• Task requirements: Reproduce the records that follow without alteration, apart from removing the pictures.

• Scene edit records:
-=-=-
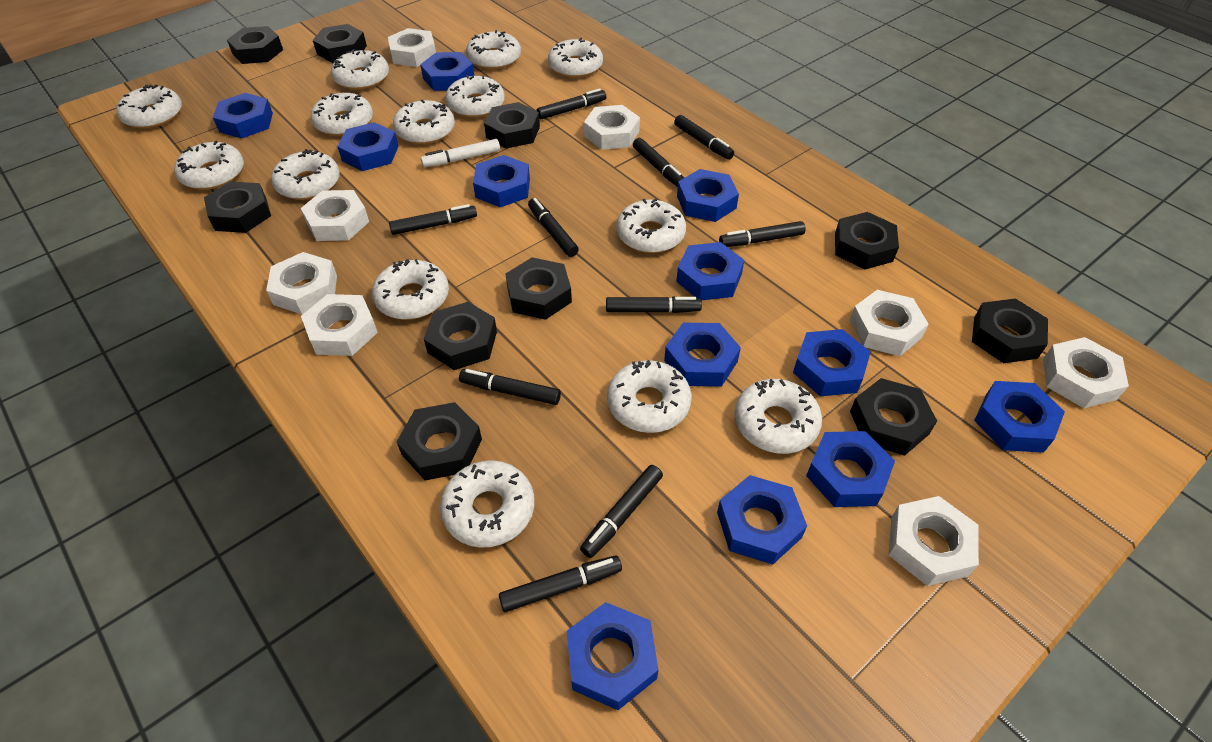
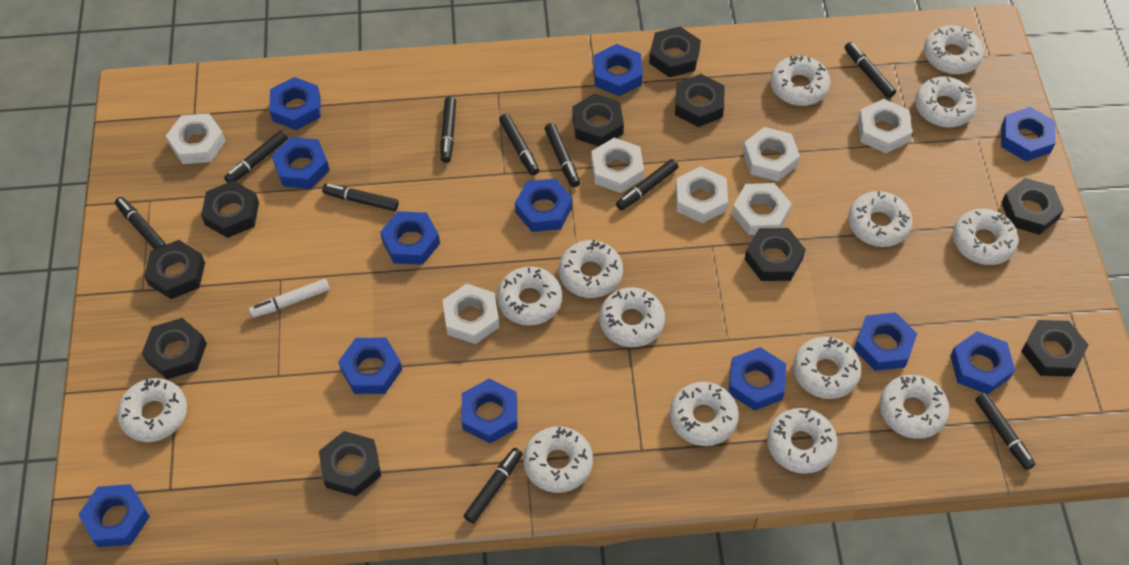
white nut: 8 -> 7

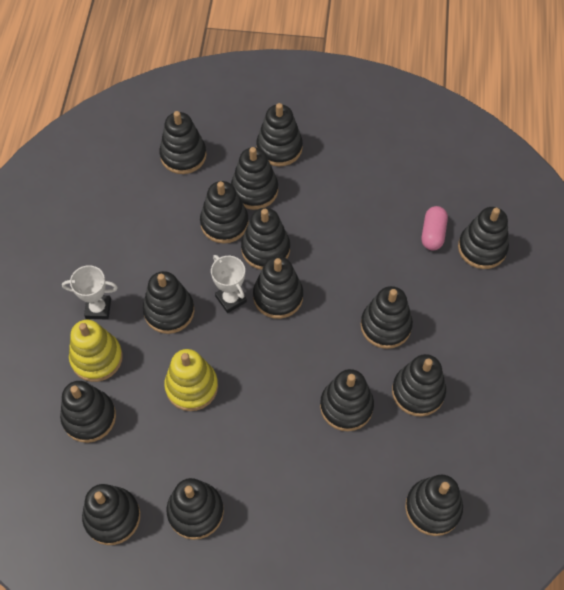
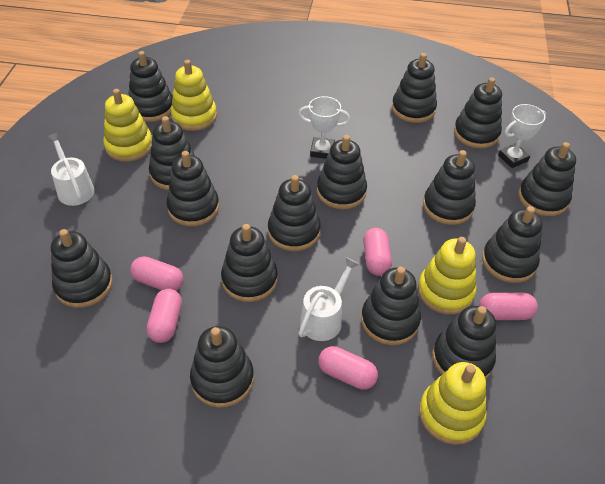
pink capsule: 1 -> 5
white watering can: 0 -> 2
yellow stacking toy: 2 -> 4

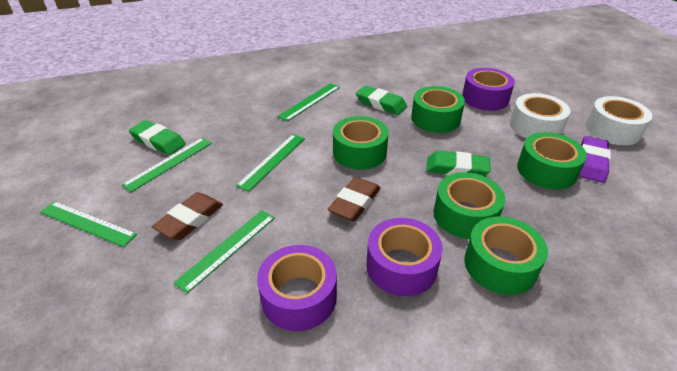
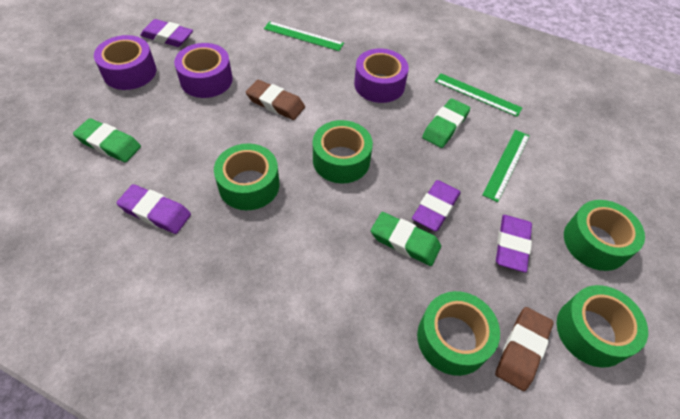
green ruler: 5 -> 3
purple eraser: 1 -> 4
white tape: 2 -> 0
-=-=-
• Written response:
white nut: 8 -> 7

pink capsule: 1 -> 5
white watering can: 0 -> 2
yellow stacking toy: 2 -> 4

green ruler: 5 -> 3
purple eraser: 1 -> 4
white tape: 2 -> 0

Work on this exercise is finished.